DATA Block Start

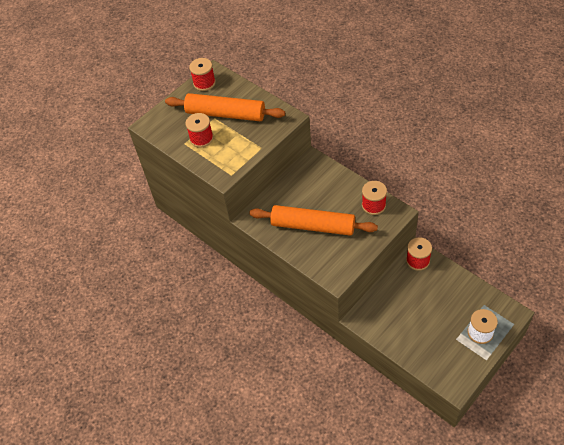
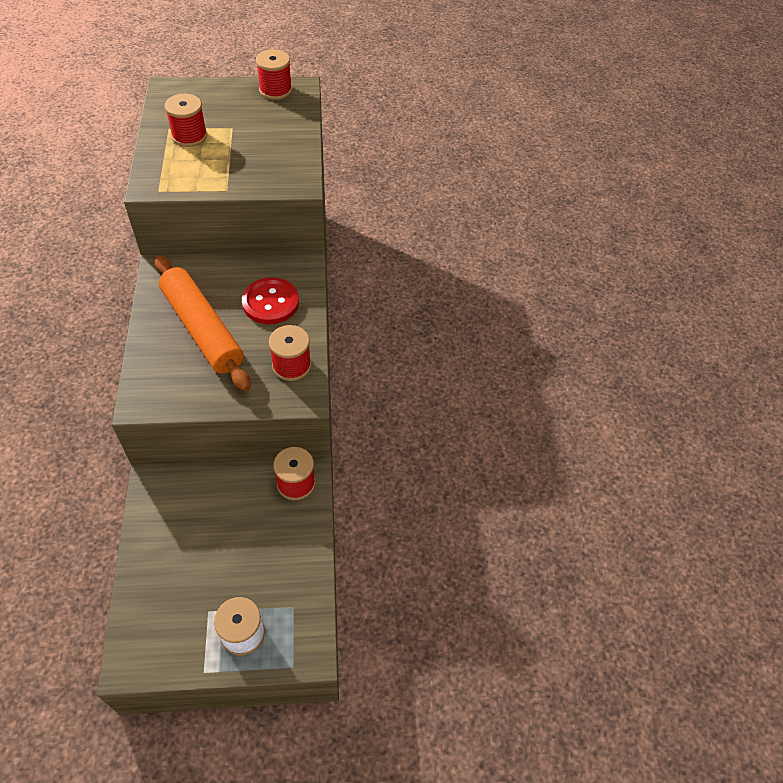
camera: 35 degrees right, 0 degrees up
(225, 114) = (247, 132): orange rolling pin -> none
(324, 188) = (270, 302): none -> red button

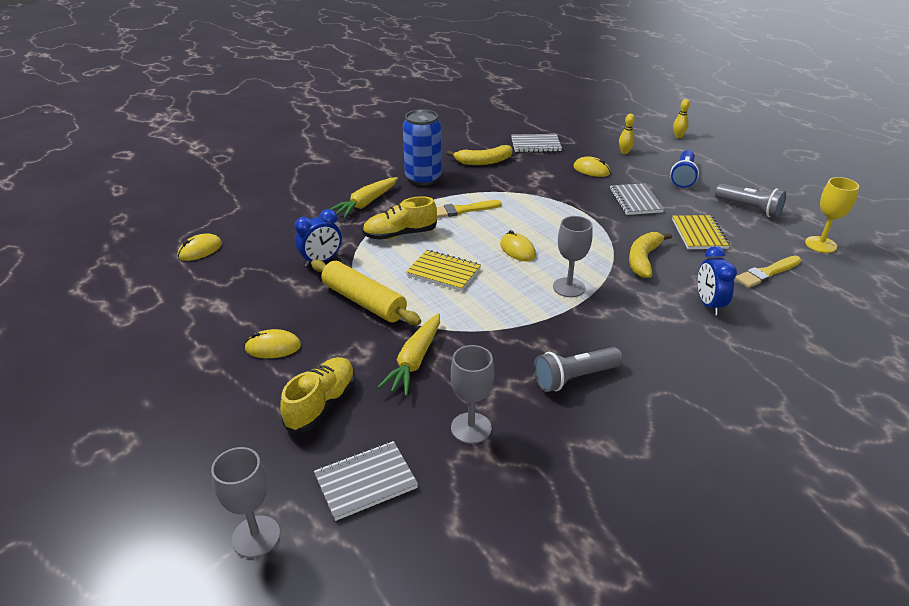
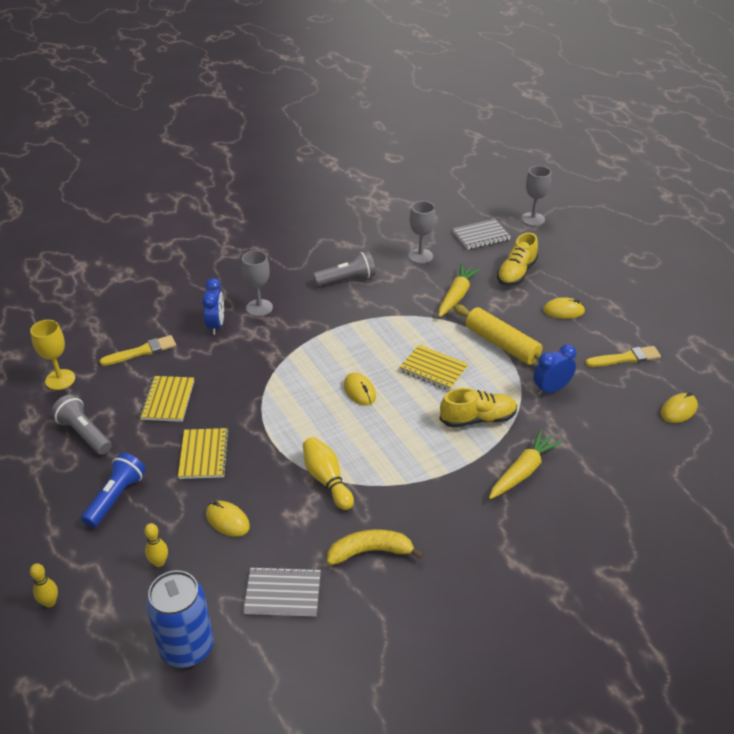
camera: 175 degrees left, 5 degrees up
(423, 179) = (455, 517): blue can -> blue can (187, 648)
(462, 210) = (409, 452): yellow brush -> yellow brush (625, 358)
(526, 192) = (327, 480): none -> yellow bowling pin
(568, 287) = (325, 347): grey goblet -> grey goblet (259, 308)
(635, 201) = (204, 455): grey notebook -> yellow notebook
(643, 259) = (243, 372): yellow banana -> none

DATA Block End
DATA Block Start

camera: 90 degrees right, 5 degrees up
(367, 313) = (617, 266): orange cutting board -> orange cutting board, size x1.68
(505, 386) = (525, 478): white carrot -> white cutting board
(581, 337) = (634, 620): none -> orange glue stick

DATA Block End

WHAT IS REQUIRED — Out of the entries above, write out only the lines between the line holding "(423, 179) = (455, 517): blue" and the line holding "(568, 287) = (325, 347): grey", inclusive, each exactly as given.

EXERCISE ANSWER —
(423, 179) = (455, 517): blue can -> blue can (187, 648)
(462, 210) = (409, 452): yellow brush -> yellow brush (625, 358)
(526, 192) = (327, 480): none -> yellow bowling pin
(568, 287) = (325, 347): grey goblet -> grey goblet (259, 308)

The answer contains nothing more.